- _WORK ITEM_: With the pictures excluded, repeat every entry exactly.

- _SUPPLIED MATERIAL_:
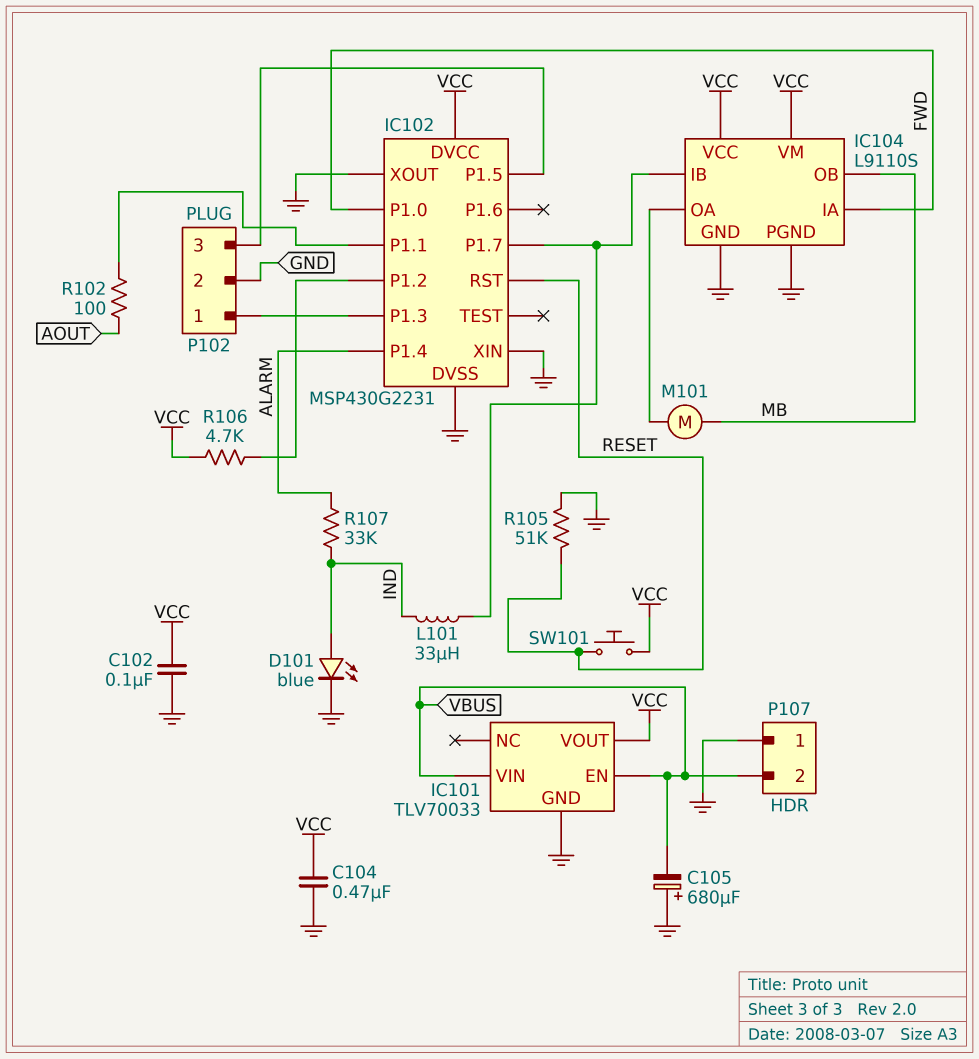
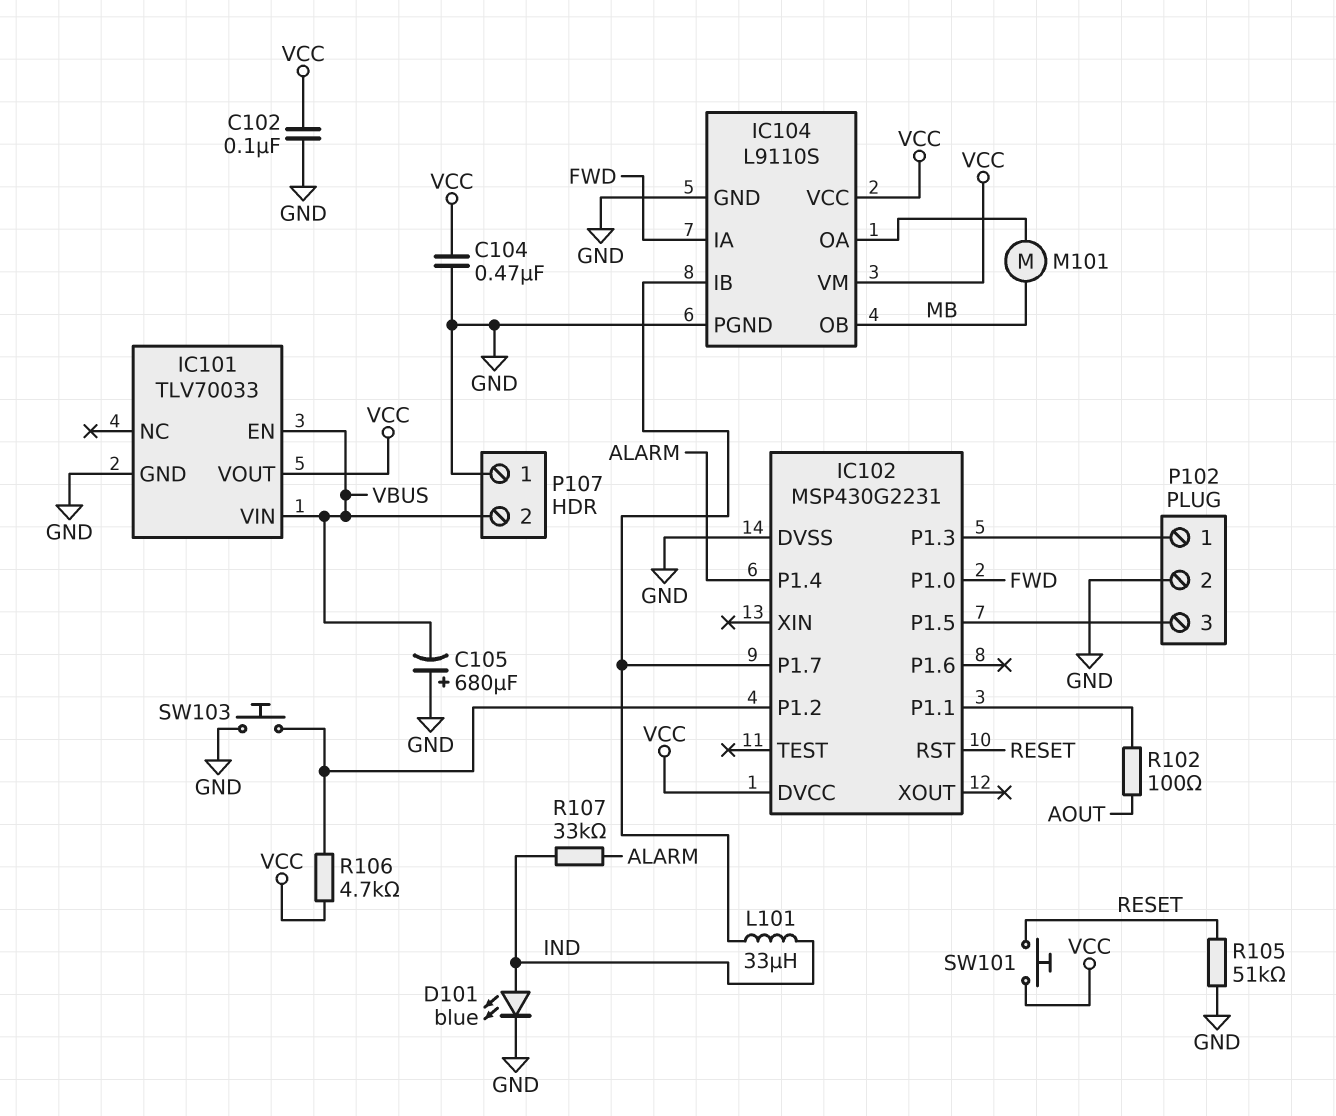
IC102 pin XIN: GND -> none
IC102 pin XOUT: GND -> none
SW103: none -> button (GND, IC102/P1.2)

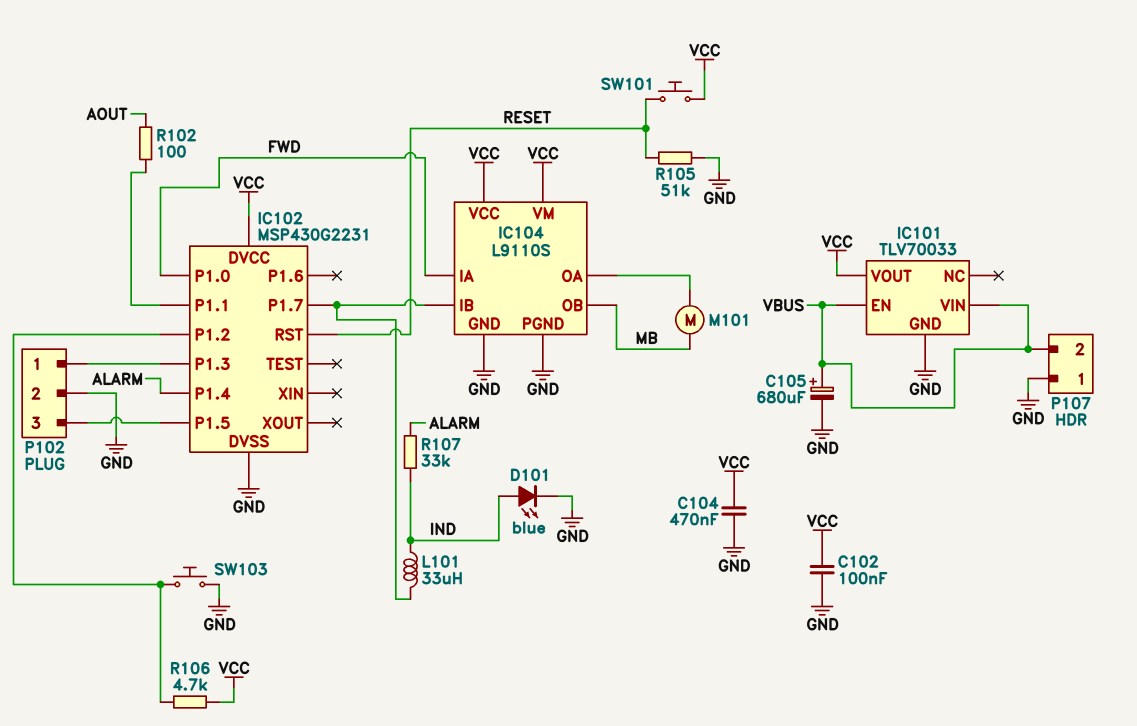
C105: 680uF (plus GND, minus VBUS) -> 680uF (plus VBUS, minus GND)

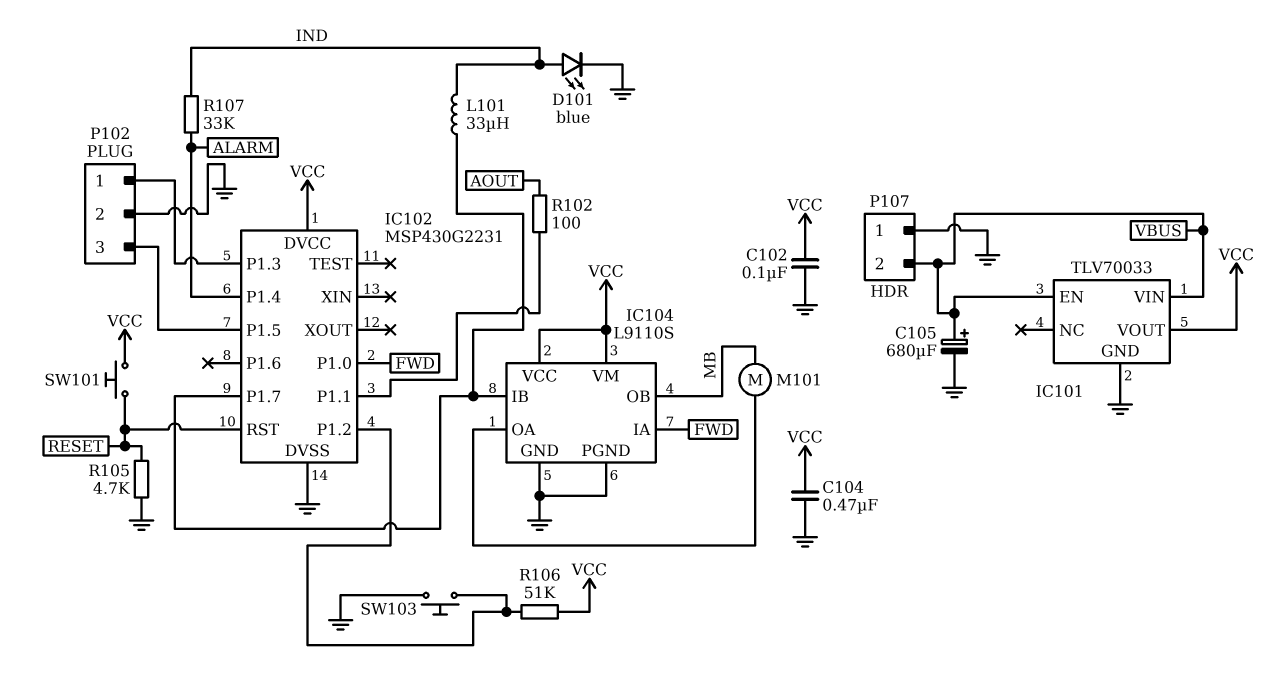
R105: 51k (GND, RESET) -> 4.7k (GND, RESET)
R106: 4.7k (IC102/P1.2, VCC) -> 51k (IC102/P1.2, VCC)

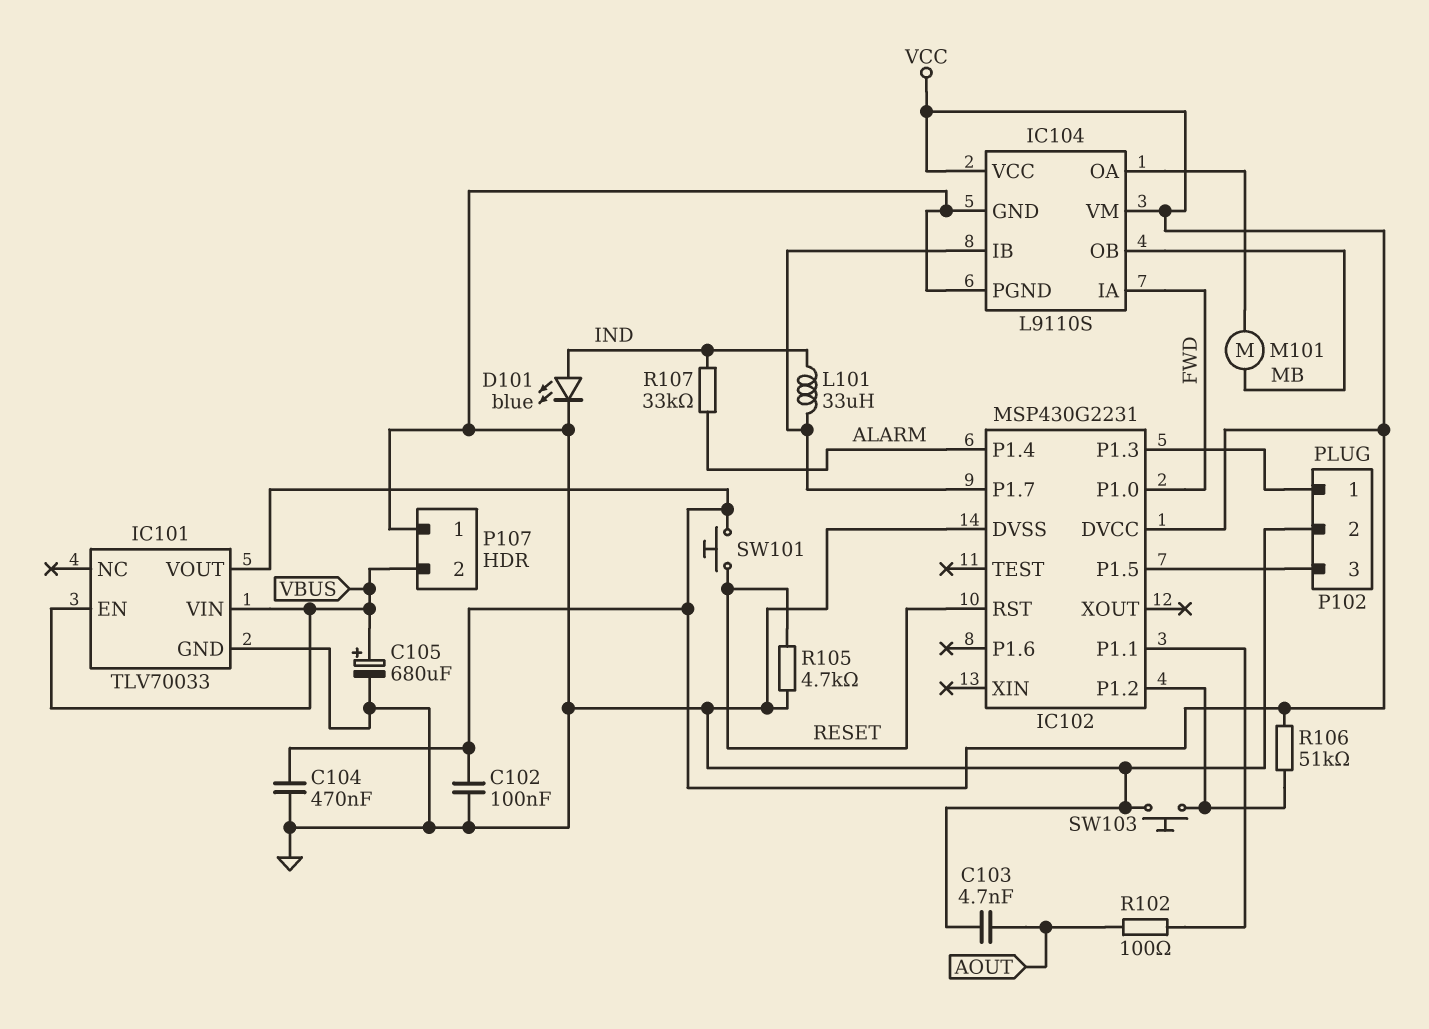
C103: none -> 4.7nF (AOUT, GND)

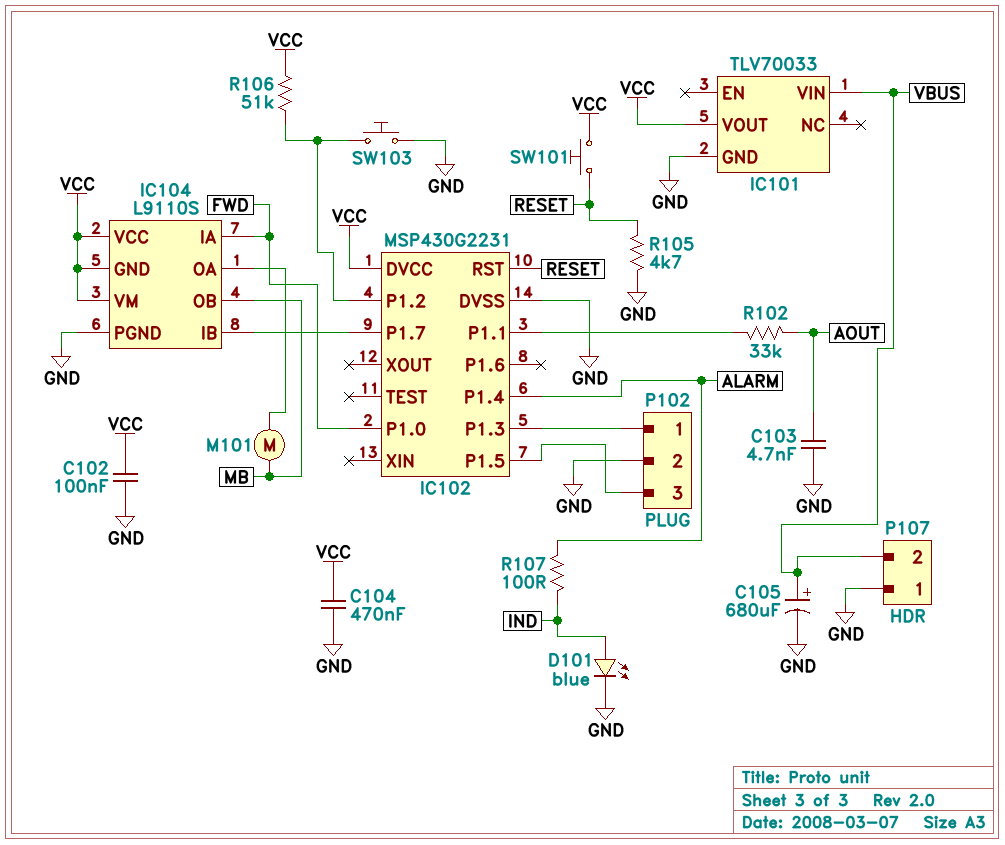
IC101 pin EN: VBUS -> none
IC104 pin GND: GND -> VCC
L101: 33uH (IC102/P1.7, IND) -> none
R102: 100 (AOUT, IC102/P1.1) -> 33k (AOUT, IC102/P1.1)
R107: 33k (ALARM, IND) -> 100 (ALARM, IND)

- _RESPONSE AREA_:
IC102 pin XIN: GND -> none
IC102 pin XOUT: GND -> none
SW103: none -> button (GND, IC102/P1.2)

C105: 680uF (plus GND, minus VBUS) -> 680uF (plus VBUS, minus GND)

R105: 51k (GND, RESET) -> 4.7k (GND, RESET)
R106: 4.7k (IC102/P1.2, VCC) -> 51k (IC102/P1.2, VCC)

C103: none -> 4.7nF (AOUT, GND)

IC101 pin EN: VBUS -> none
IC104 pin GND: GND -> VCC
L101: 33uH (IC102/P1.7, IND) -> none
R102: 100 (AOUT, IC102/P1.1) -> 33k (AOUT, IC102/P1.1)
R107: 33k (ALARM, IND) -> 100 (ALARM, IND)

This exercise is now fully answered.